◆ **DIRECTIONS FOR THIS TASK**
Pull each line containing "orange" out of the data and copy it.

(Shape state change listings)
● ● ● ● ●

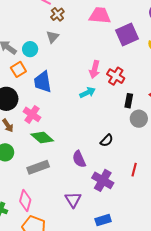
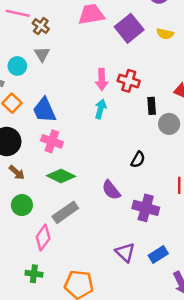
cyan circle: (30, 49) -> (17, 66), moved
cyan arrow: (88, 93) -> (101, 109), turned -35
pink cross: (32, 114) -> (52, 141), moved
purple triangle: (73, 200) -> (125, 252), moved
pink diamond: (25, 201) -> (43, 237), moved, turned 35

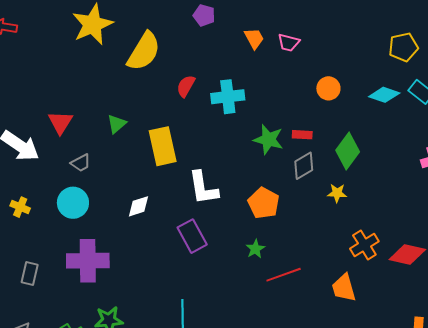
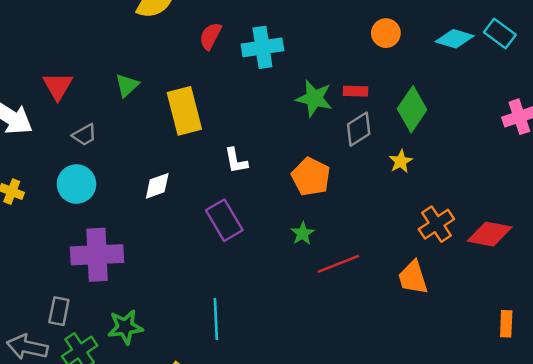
white L-shape: (203, 188) -> (236, 161), size x0.6
yellow star: (337, 193) -> (401, 161), turned -30
gray rectangle: (30, 273) -> (59, 311), moved

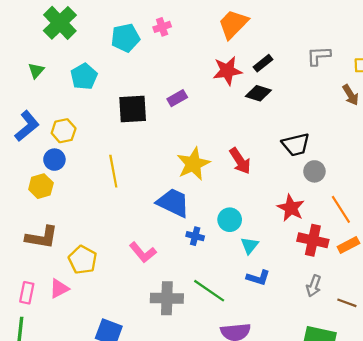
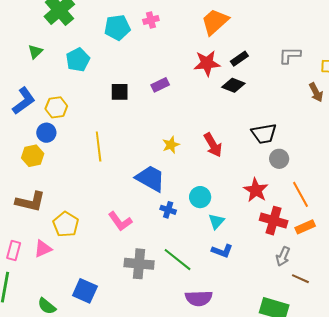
black square: (133, 109) -> (120, 92), size x0.7
yellow star: (193, 164) -> (171, 145), size x0.6
gray arrow: (314, 286) -> (283, 256), moved

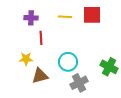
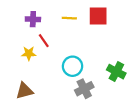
red line: (41, 38) -> (44, 41), turned -32
yellow star: (26, 59) -> (29, 53), moved
brown triangle: (40, 76) -> (24, 91), moved

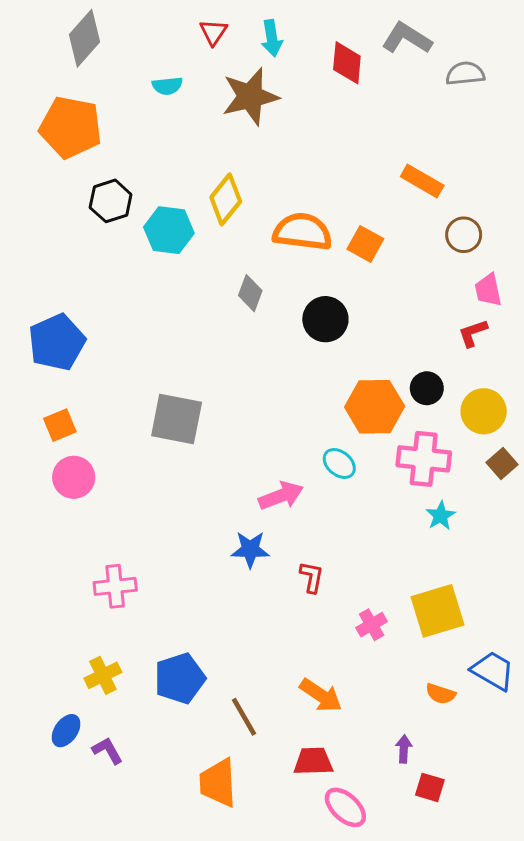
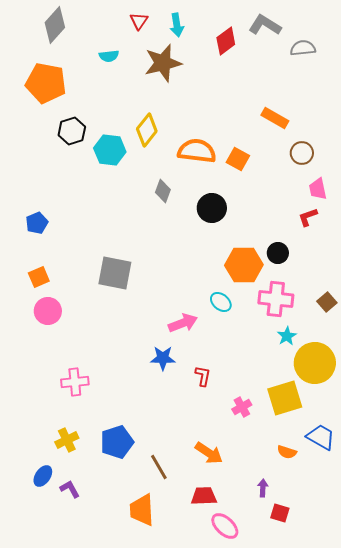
red diamond: (347, 63) -> (226, 41), turned 48
blue pentagon: (57, 342) -> (37, 223), size x0.6
yellow circle: (484, 411) -> (315, 363), moved, size x1.4

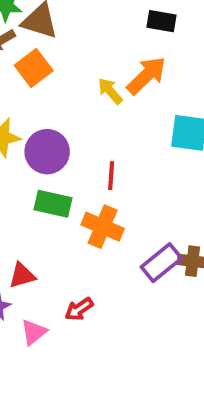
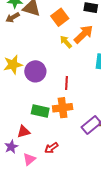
orange square: (34, 68) -> (60, 17), moved
green rectangle: (53, 204) -> (40, 111), moved
orange cross: (103, 227) -> (63, 108), turned -30

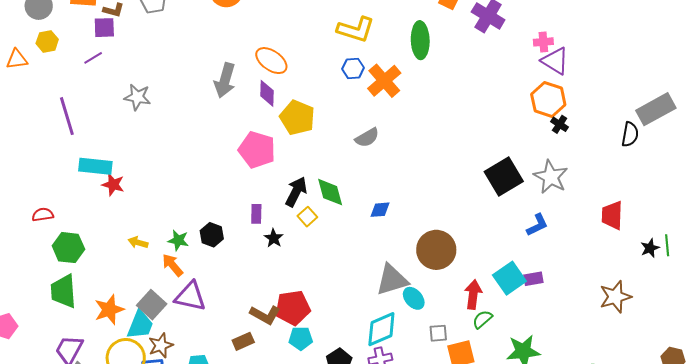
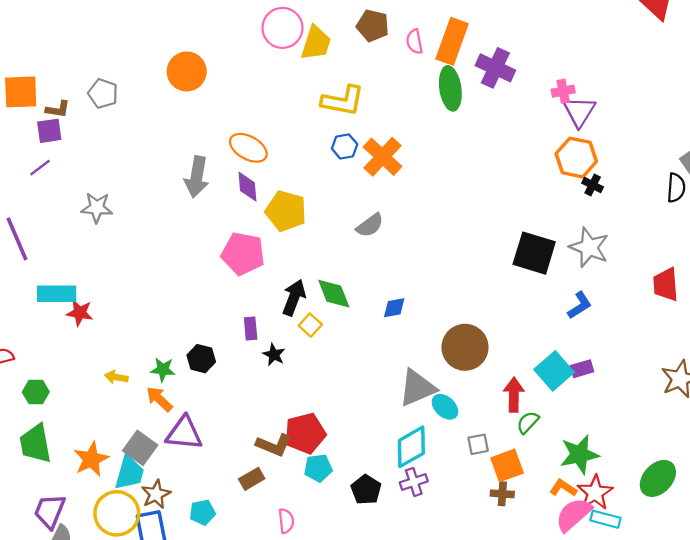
green ellipse: (420, 40) -> (450, 88), moved
purple triangle: (555, 61) -> (579, 112), turned 36
black square: (504, 176) -> (534, 253), turned -36
green hexagon: (68, 248) -> (36, 392), size x0.7

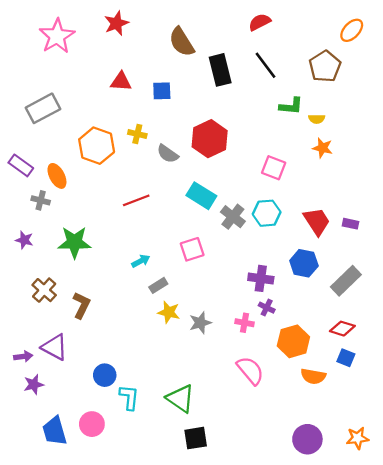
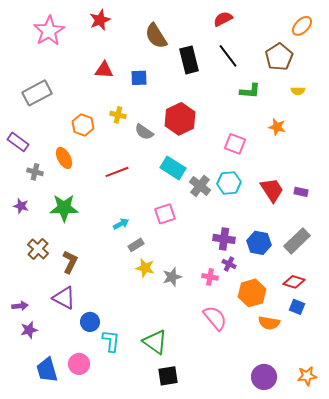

● ● ● ● ●

◆ **ANSWER AREA**
orange square: (34, 68) -> (60, 17), moved
orange cross: (103, 227) -> (63, 108), turned -30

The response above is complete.